## Problem
Return all of the data exactly, with nothing left out but the pictures.

## Given data
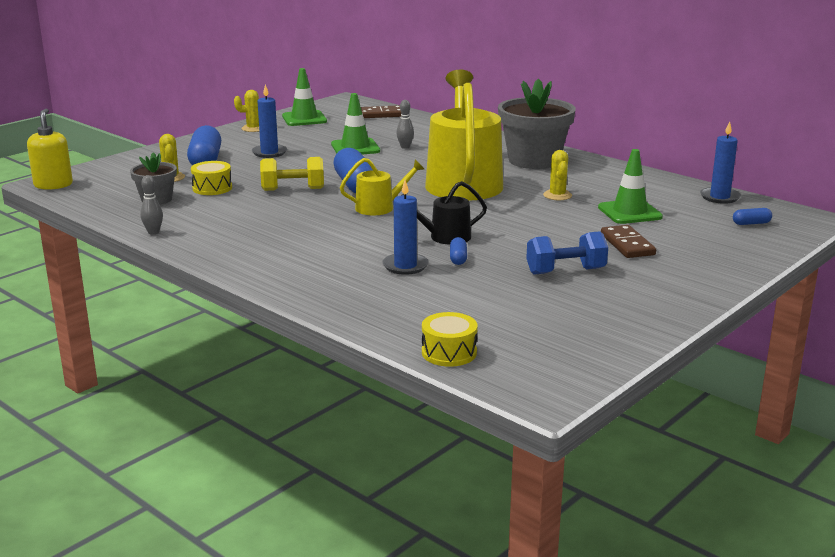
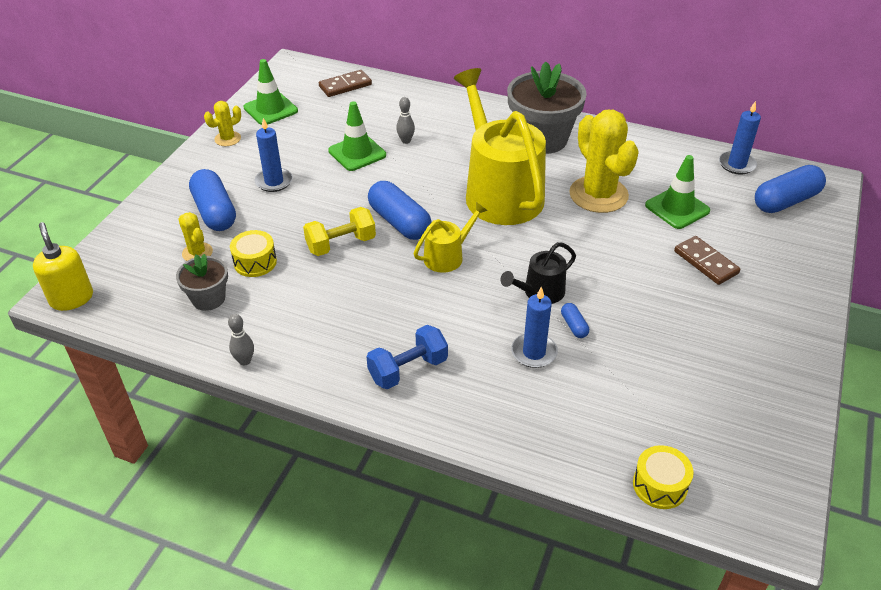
camera: 20 degrees left, 20 degrees up
(557, 195) = (598, 195): yellow cactus -> yellow cactus, size x2.08
(565, 271) = (680, 321): blue dumbbell -> blue dumbbell (408, 369)
(751, 223) = (785, 201): blue capsule -> blue capsule, size x2.19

## Final answer
camera: 20 degrees left, 20 degrees up
(557, 195) = (598, 195): yellow cactus -> yellow cactus, size x2.08
(565, 271) = (680, 321): blue dumbbell -> blue dumbbell (408, 369)
(751, 223) = (785, 201): blue capsule -> blue capsule, size x2.19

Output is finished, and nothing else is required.